__Records excerpted from a collection__
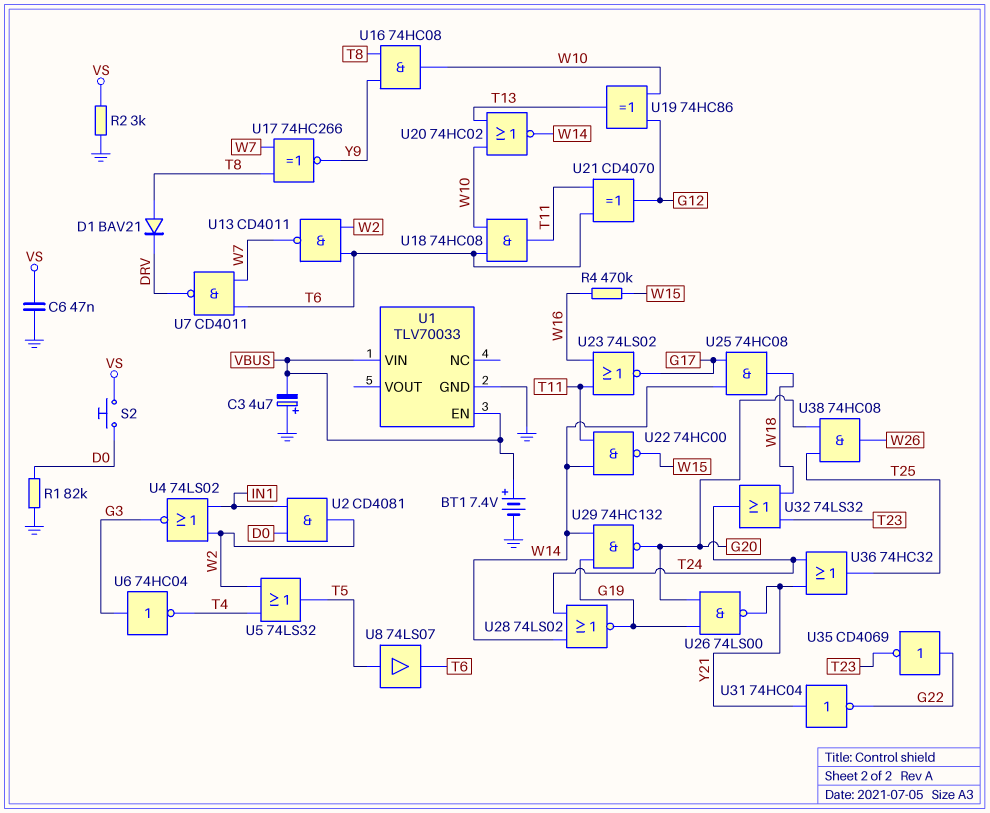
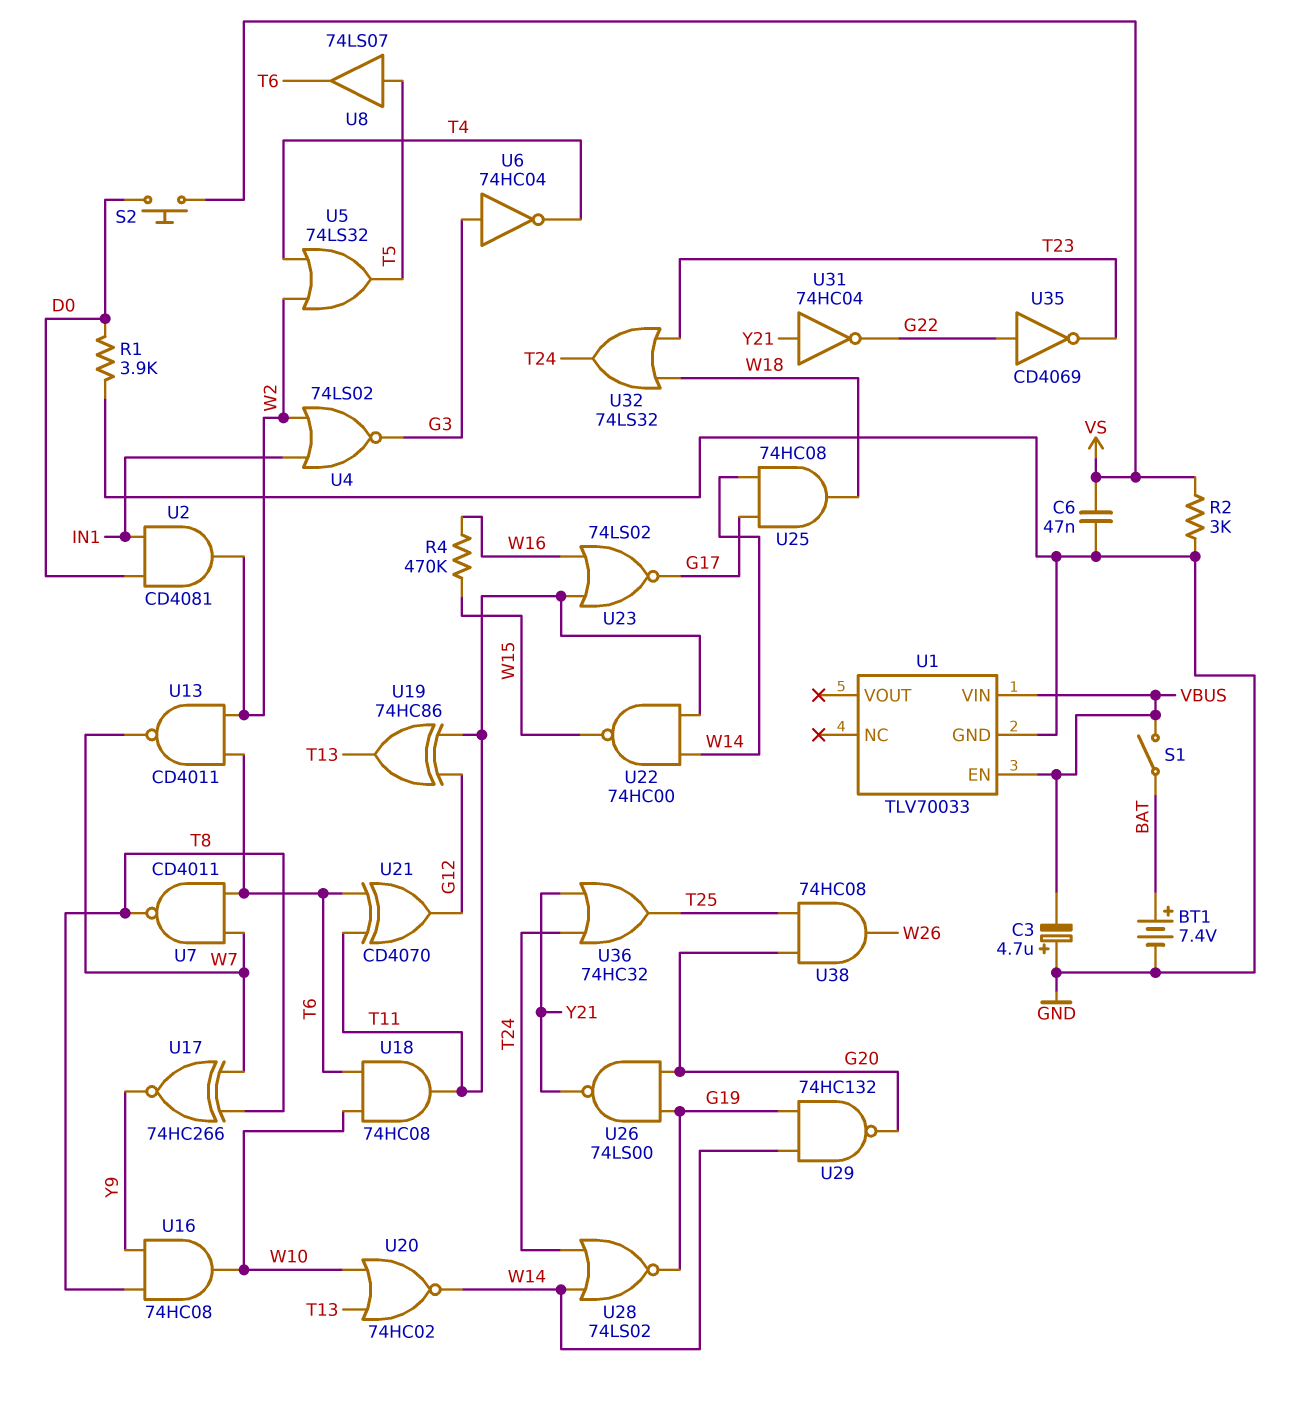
BT1: 7.4V (plus VBUS, minus GND) -> 7.4V (plus BAT, minus GND)
D1: diode BAV21 (A T8, K DRV) -> none
R1: 82k (D0, GND) -> 3.9k (D0, GND)
S1: none -> switch (BAT, VBUS)
U7: NAND CD4011 (in T6, in W7, out DRV) -> NAND CD4011 (in T6, in W7, out T8)
U19: XOR 74HC86 (in G12, in W10, out T13) -> XOR 74HC86 (in G12, in T11, out T13)

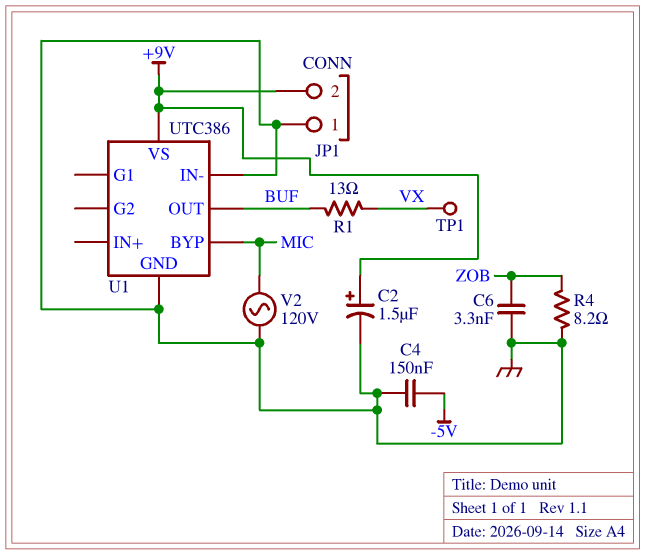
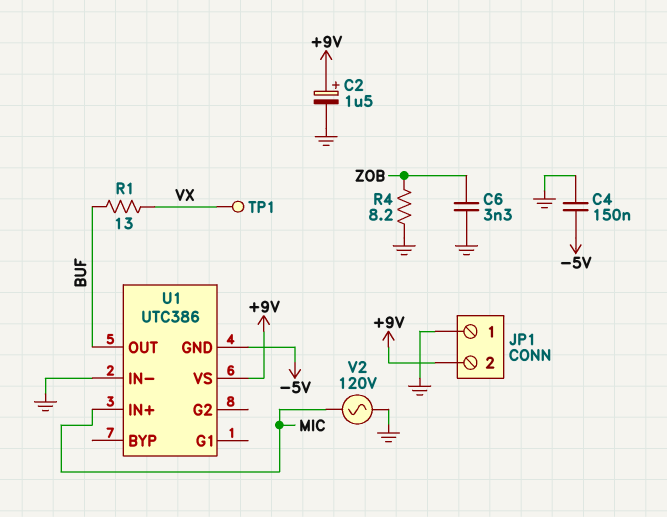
U1 pin BYP: MIC -> none
U1 pin GND: GND -> -5V
U1 pin IN+: none -> MIC

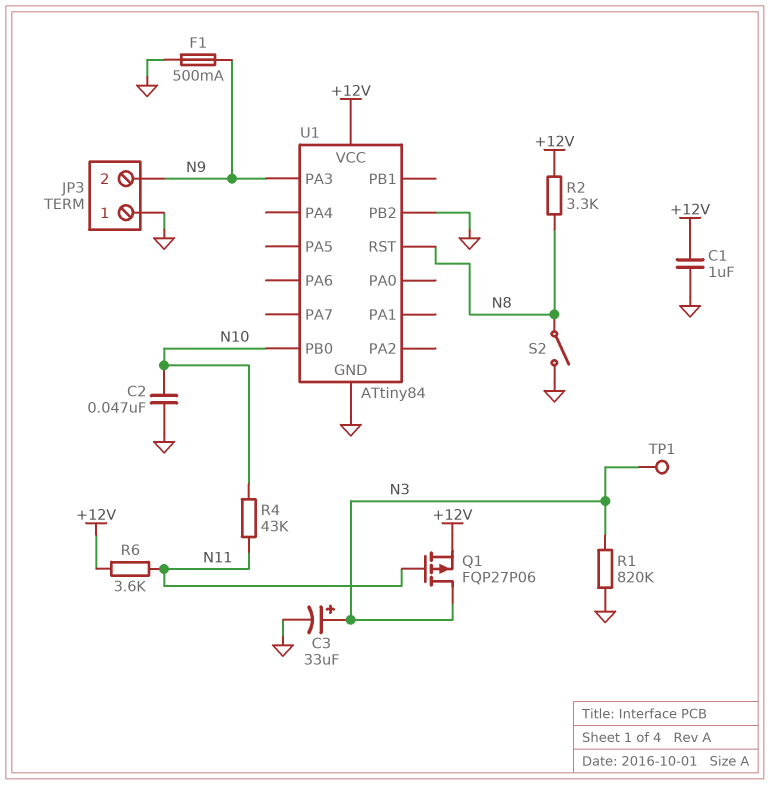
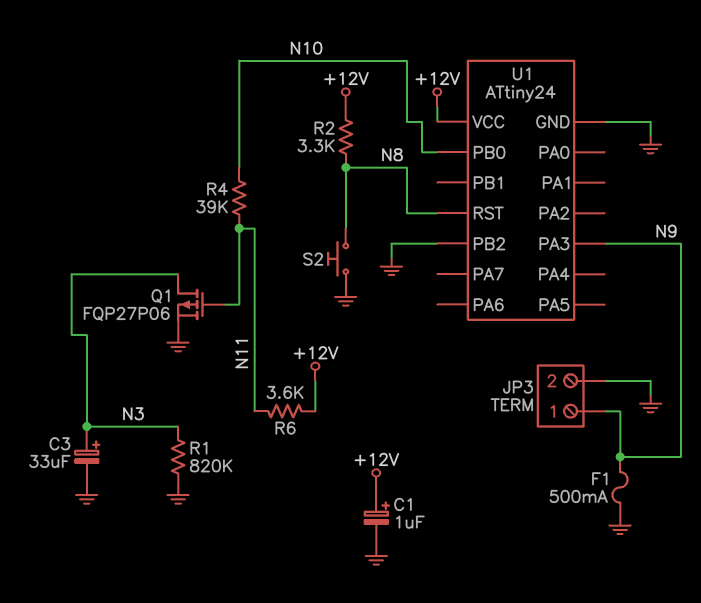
C1: 1uF (+12V, GND) -> 1uF (plus +12V, minus GND)
C2: 47nF (GND, N10) -> none
JP3 pin 1: GND -> N9
JP3 pin 2: N9 -> GND
Q1: PMOS FQP27P06 (G N11, D N3, S +12V) -> PMOS FQP27P06 (G N11, D N3, S GND)
R4: 43k (N10, N11) -> 39k (N10, N11)
S2: switch (GND, N8) -> button (GND, N8)
TP1: test point (N3) -> none
U1: ATtiny84 -> ATtiny24

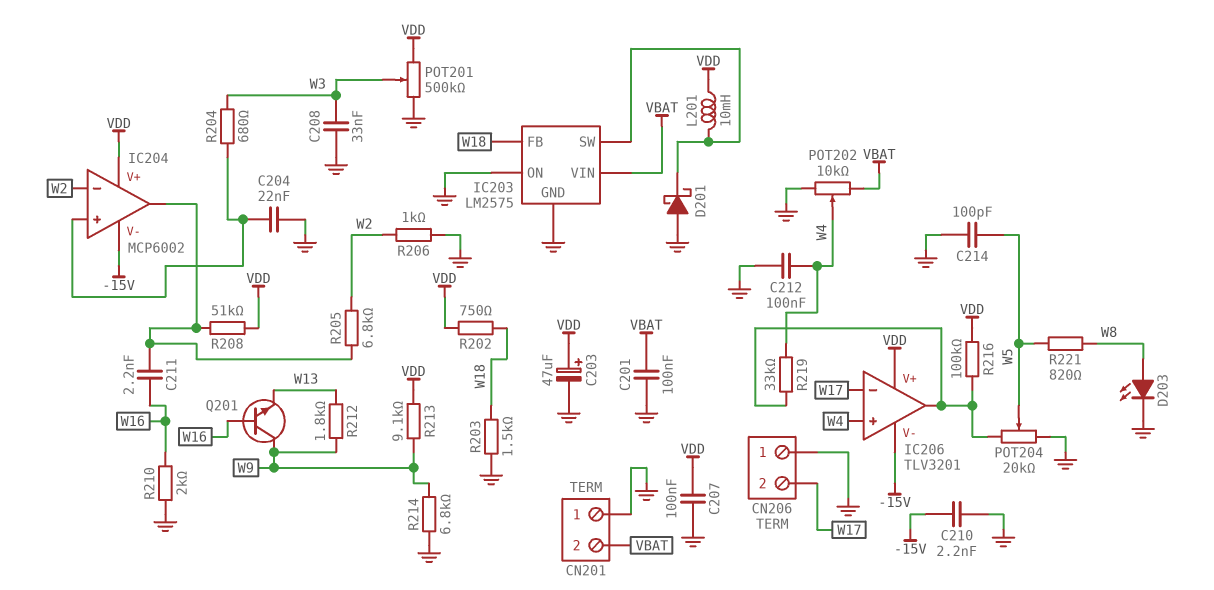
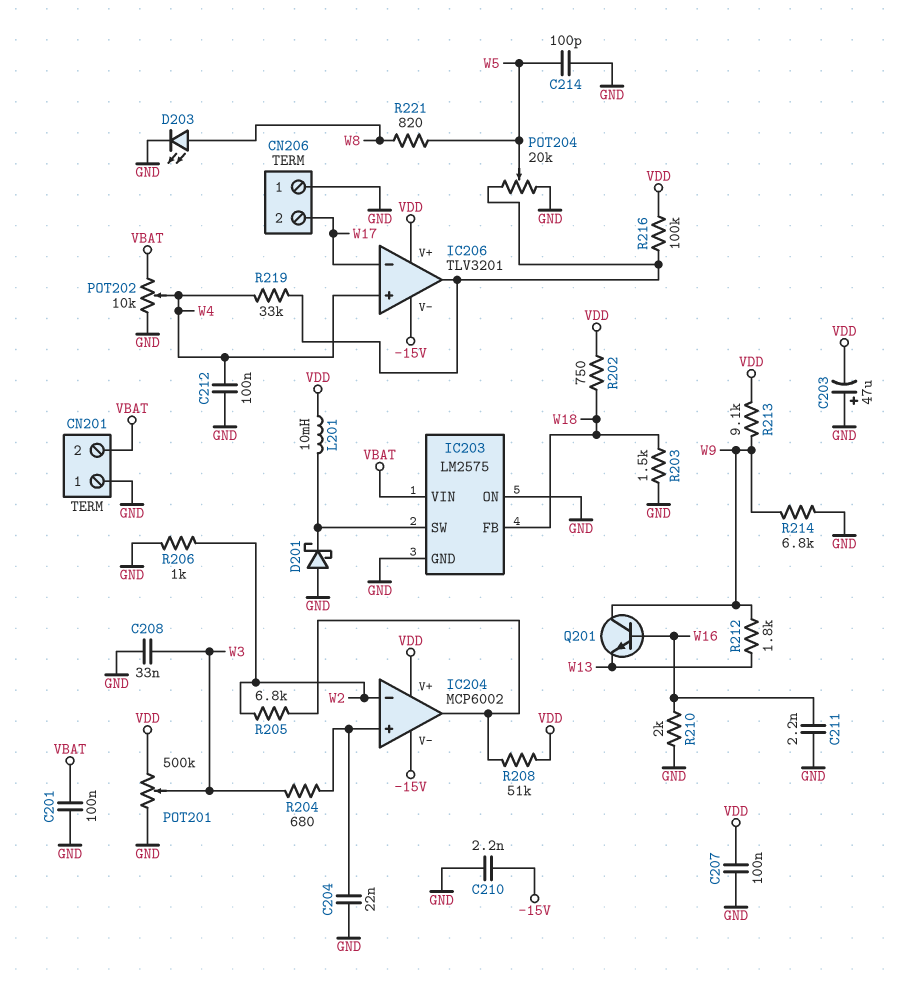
C203: 47uF (plus VDD, minus GND) -> 47uF (plus GND, minus VDD)
C211: 2.2nF (IC204/out, W16) -> 2.2nF (GND, W16)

__TASK TO COMPLETE__
What is needed is a word-for-word transcription of all the entries, with the pictures dropped.

__RESULT__
BT1: 7.4V (plus VBUS, minus GND) -> 7.4V (plus BAT, minus GND)
D1: diode BAV21 (A T8, K DRV) -> none
R1: 82k (D0, GND) -> 3.9k (D0, GND)
S1: none -> switch (BAT, VBUS)
U7: NAND CD4011 (in T6, in W7, out DRV) -> NAND CD4011 (in T6, in W7, out T8)
U19: XOR 74HC86 (in G12, in W10, out T13) -> XOR 74HC86 (in G12, in T11, out T13)

U1 pin BYP: MIC -> none
U1 pin GND: GND -> -5V
U1 pin IN+: none -> MIC

C1: 1uF (+12V, GND) -> 1uF (plus +12V, minus GND)
C2: 47nF (GND, N10) -> none
JP3 pin 1: GND -> N9
JP3 pin 2: N9 -> GND
Q1: PMOS FQP27P06 (G N11, D N3, S +12V) -> PMOS FQP27P06 (G N11, D N3, S GND)
R4: 43k (N10, N11) -> 39k (N10, N11)
S2: switch (GND, N8) -> button (GND, N8)
TP1: test point (N3) -> none
U1: ATtiny84 -> ATtiny24

C203: 47uF (plus VDD, minus GND) -> 47uF (plus GND, minus VDD)
C211: 2.2nF (IC204/out, W16) -> 2.2nF (GND, W16)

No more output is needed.